[Records drawn from a dataset]
%%

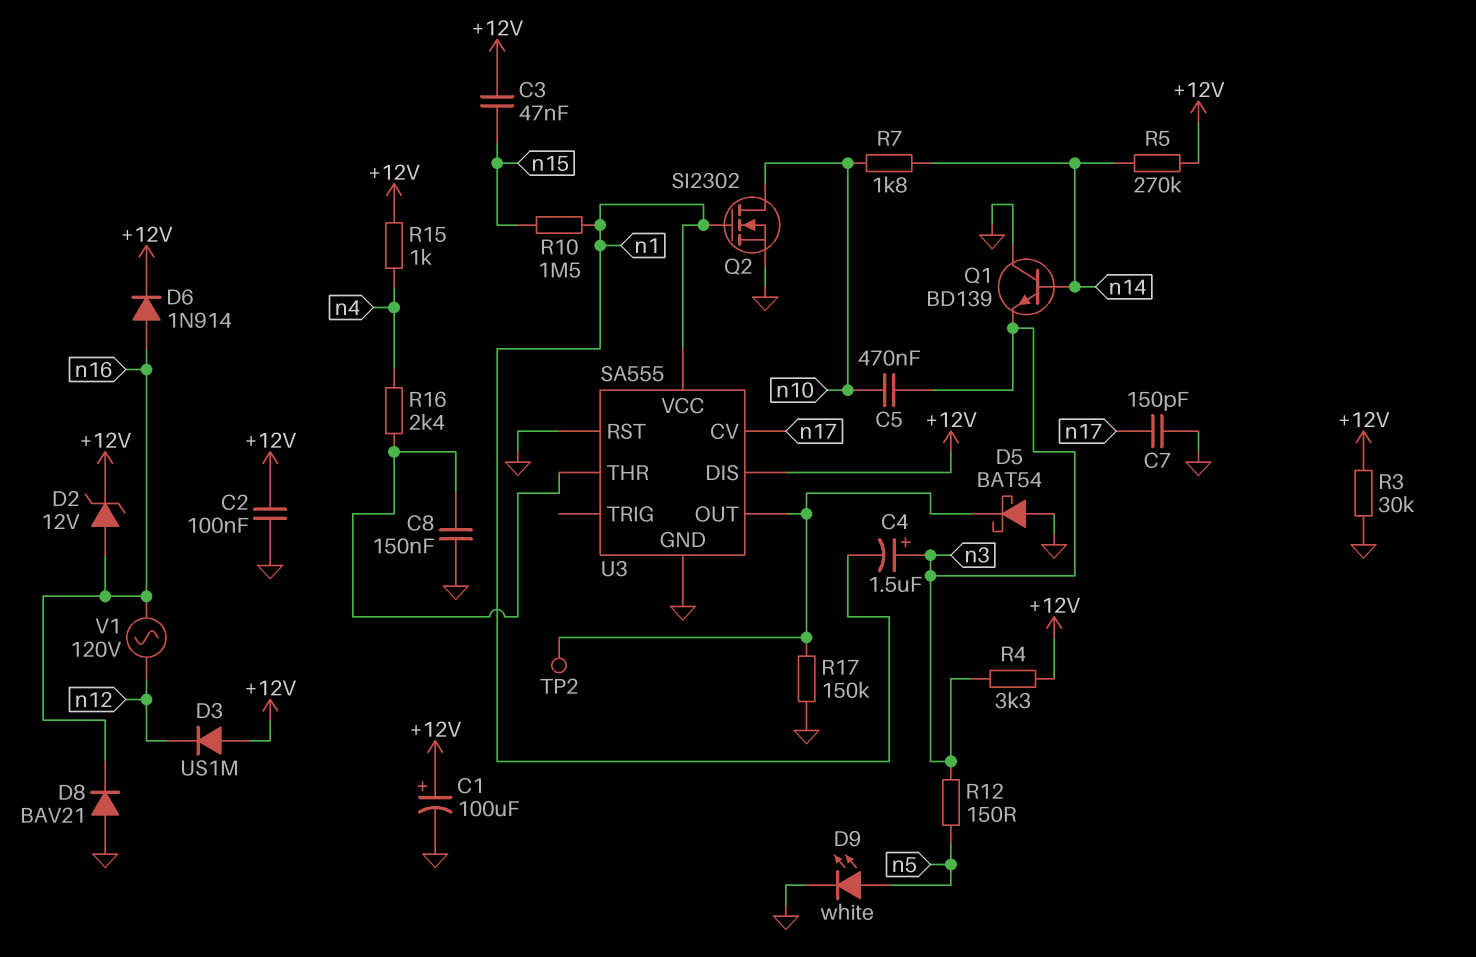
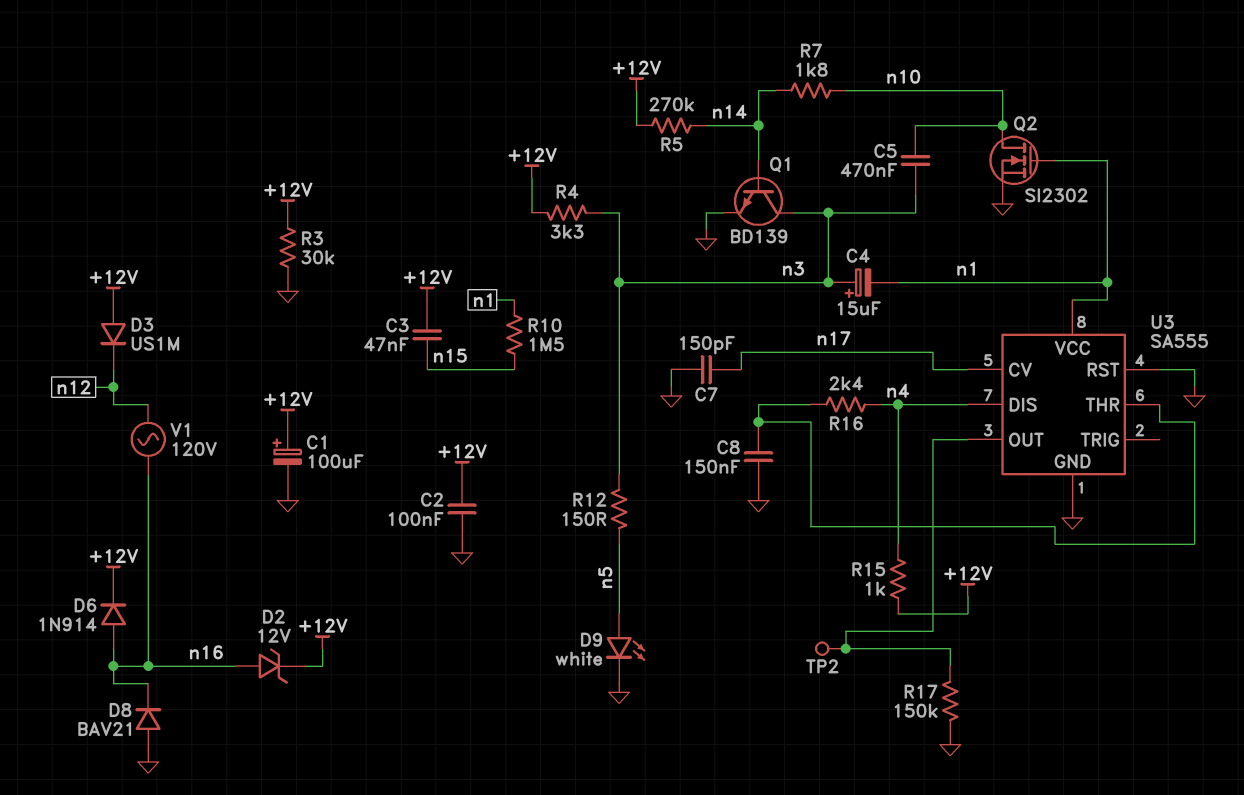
C4: 1.5uF (plus n3, minus n1) -> 15uF (plus n3, minus n1)
D5: schottky BAT54 (A GND, K U3/OUT) -> none
Q1: NPN BD139 (B n14, C GND, E n3) -> NPN BD139 (B n14, C n3, E GND)
U3 pin DIS: +12V -> n4

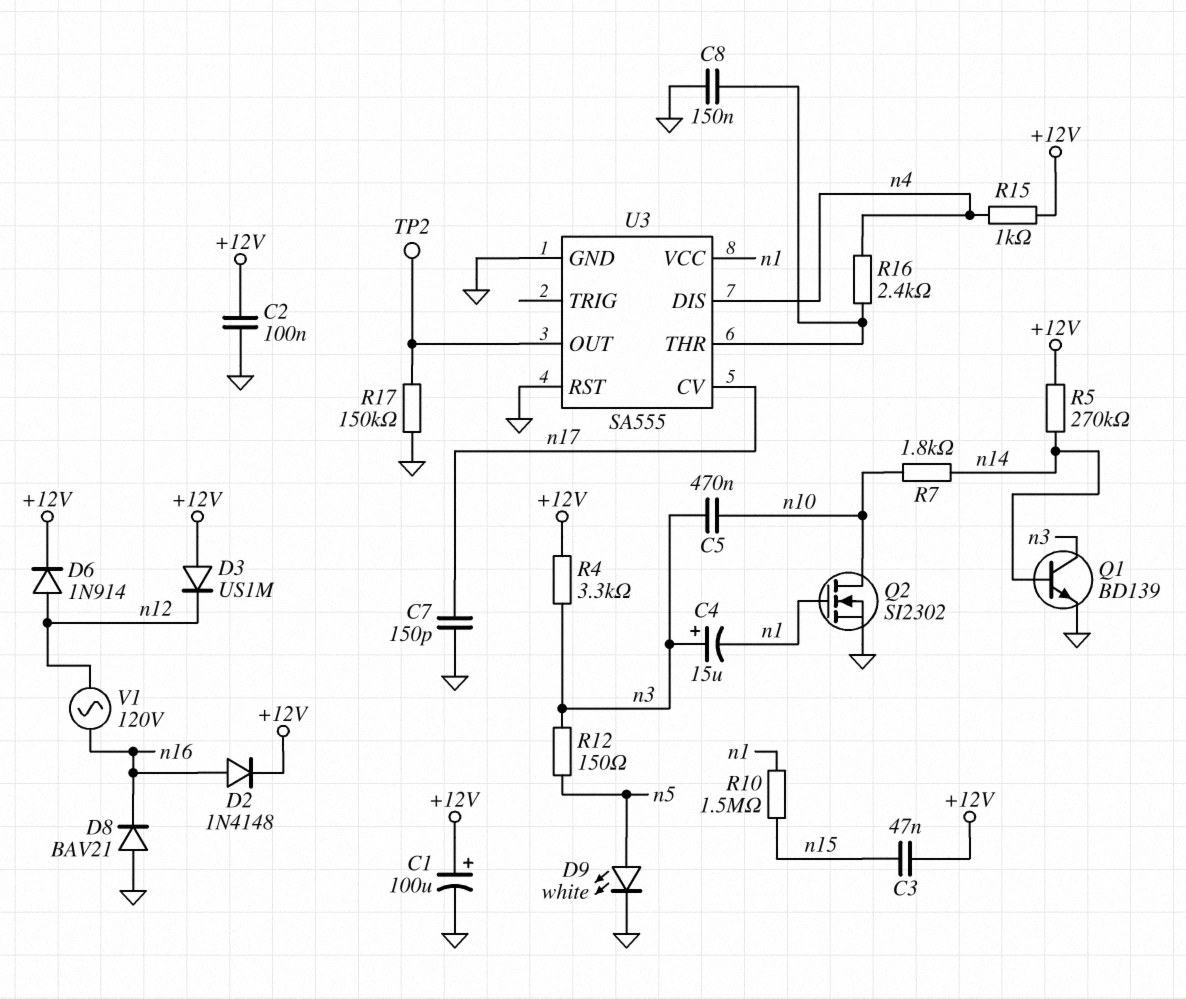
D2: zener 12V (A n16, K +12V) -> diode 1N4148 (A n16, K +12V)
D6: diode 1N914 (A n16, K +12V) -> diode 1N914 (A n12, K +12V)
R3: 30k (+12V, GND) -> none

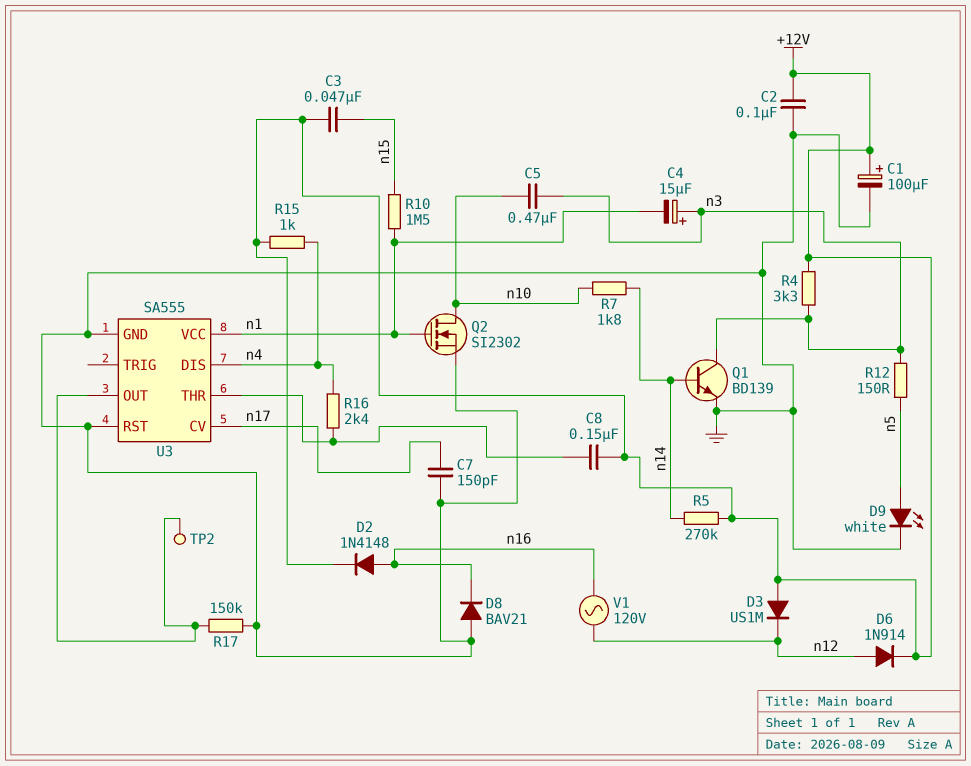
C8: 150nF (GND, U3/THR) -> 150nF (+12V, U3/THR)

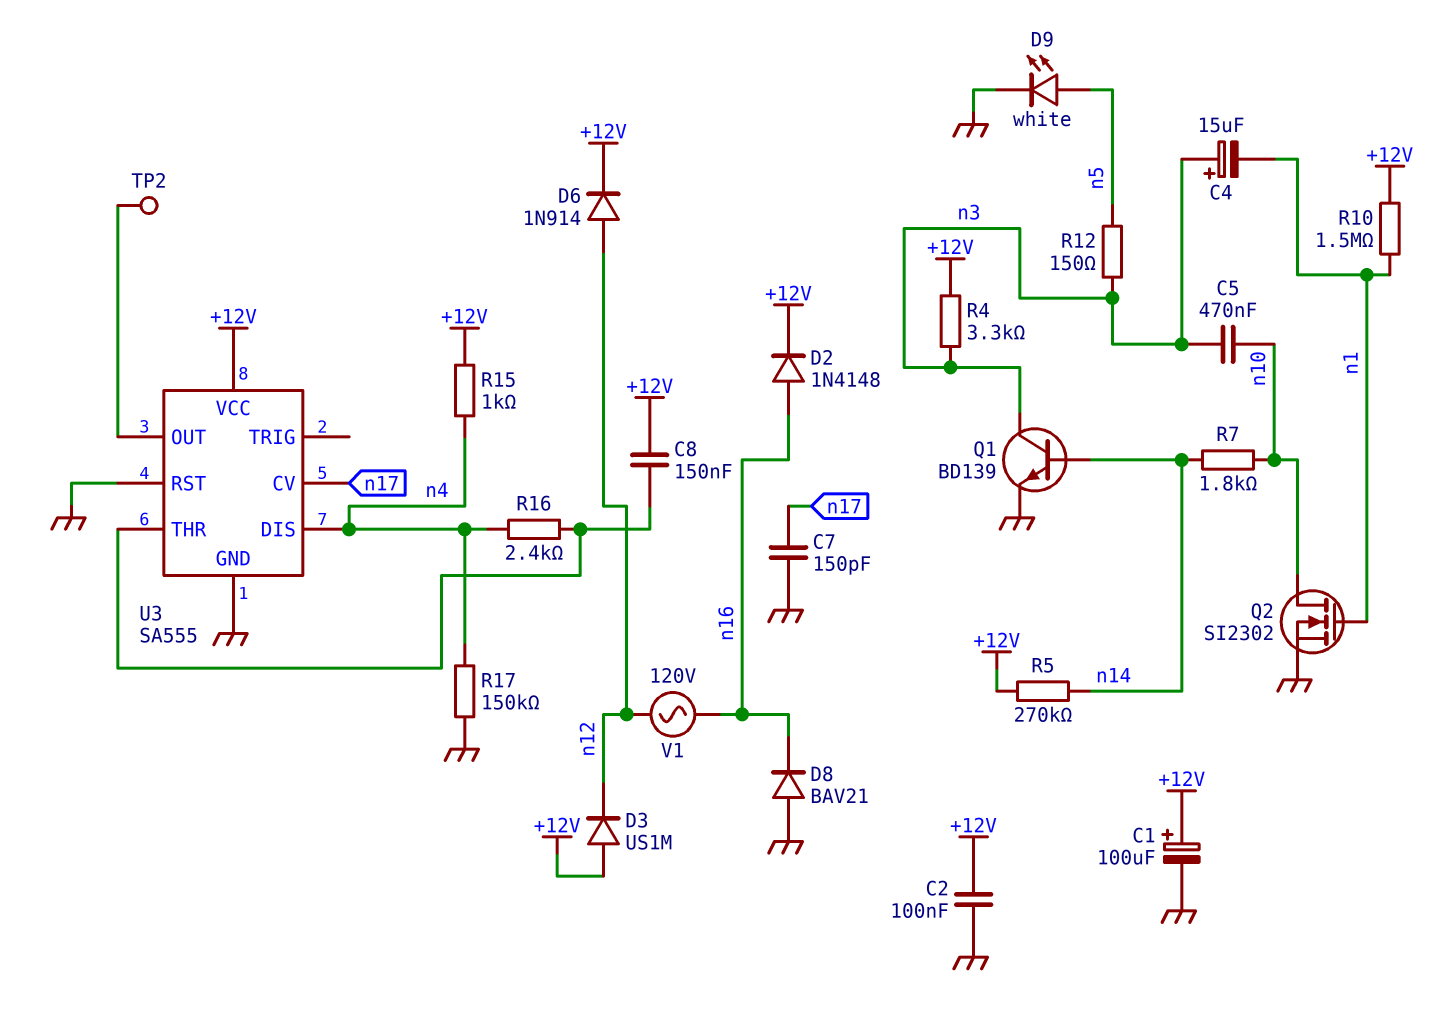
C3: 47nF (+12V, n15) -> none
R10: 1.5M (n1, n15) -> 1.5M (+12V, n1)
R17: 150k (GND, U3/OUT) -> 150k (GND, n4)
U3 pin VCC: n1 -> +12V

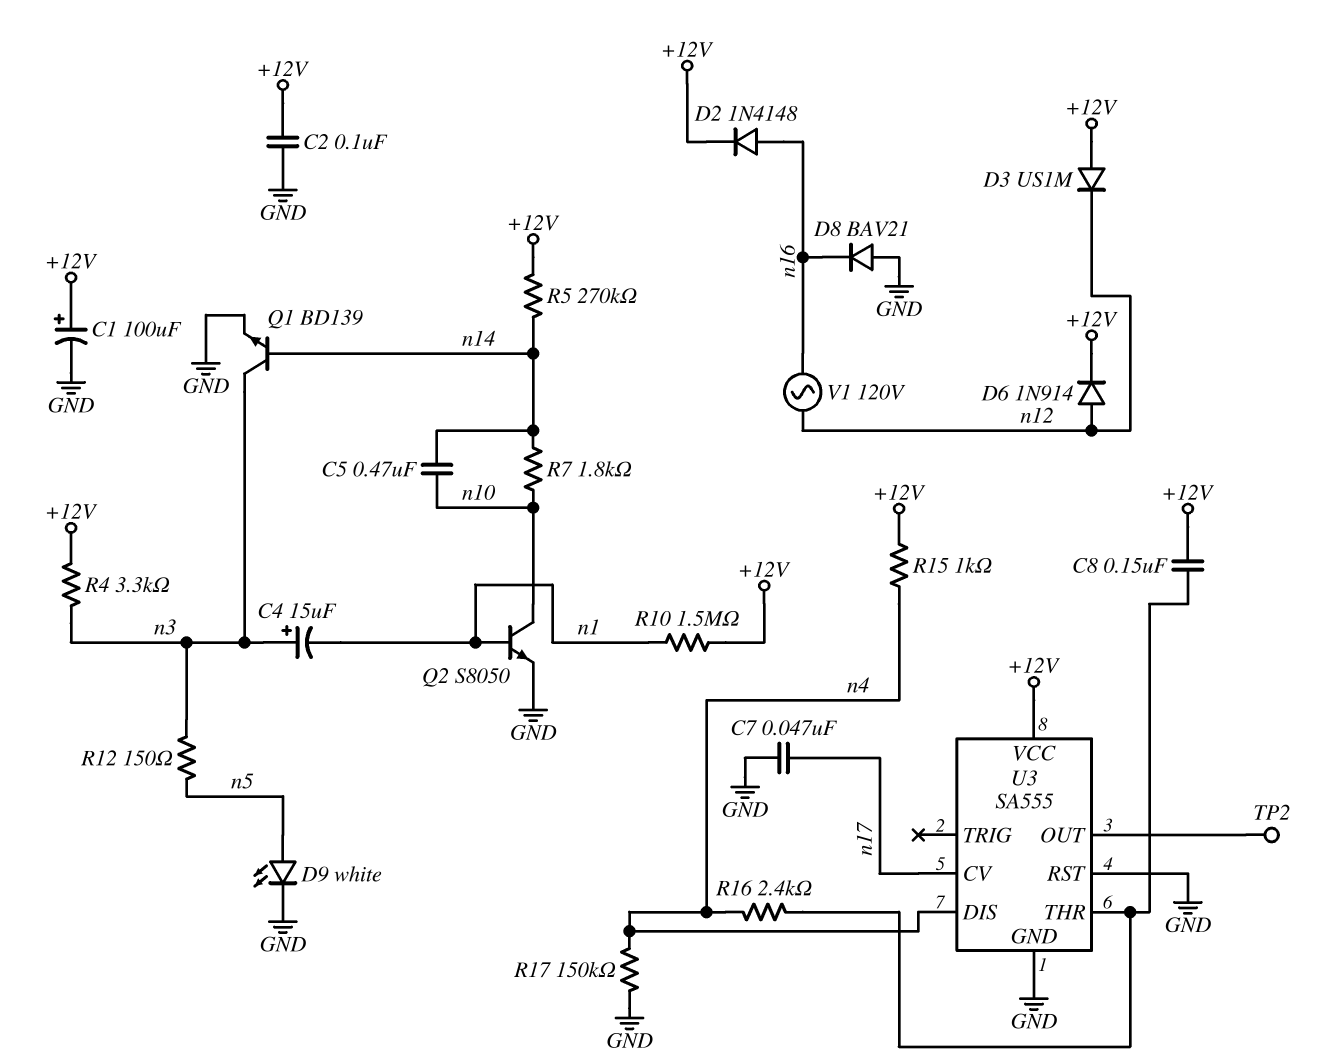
C5: 470nF (n3, n10) -> 470nF (n10, n14)
C7: 150pF (GND, n17) -> 47nF (GND, n17)
Q2: NMOS SI2302 (G n1, D n10, S GND) -> NPN S8050 (B n1, C n10, E GND)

%%

▶ _TASK GOAL_: Extract all the data above exactly, excluding every picture.

▶ _YOUR SOLUTION_:
C4: 1.5uF (plus n3, minus n1) -> 15uF (plus n3, minus n1)
D5: schottky BAT54 (A GND, K U3/OUT) -> none
Q1: NPN BD139 (B n14, C GND, E n3) -> NPN BD139 (B n14, C n3, E GND)
U3 pin DIS: +12V -> n4

D2: zener 12V (A n16, K +12V) -> diode 1N4148 (A n16, K +12V)
D6: diode 1N914 (A n16, K +12V) -> diode 1N914 (A n12, K +12V)
R3: 30k (+12V, GND) -> none

C8: 150nF (GND, U3/THR) -> 150nF (+12V, U3/THR)

C3: 47nF (+12V, n15) -> none
R10: 1.5M (n1, n15) -> 1.5M (+12V, n1)
R17: 150k (GND, U3/OUT) -> 150k (GND, n4)
U3 pin VCC: n1 -> +12V

C5: 470nF (n3, n10) -> 470nF (n10, n14)
C7: 150pF (GND, n17) -> 47nF (GND, n17)
Q2: NMOS SI2302 (G n1, D n10, S GND) -> NPN S8050 (B n1, C n10, E GND)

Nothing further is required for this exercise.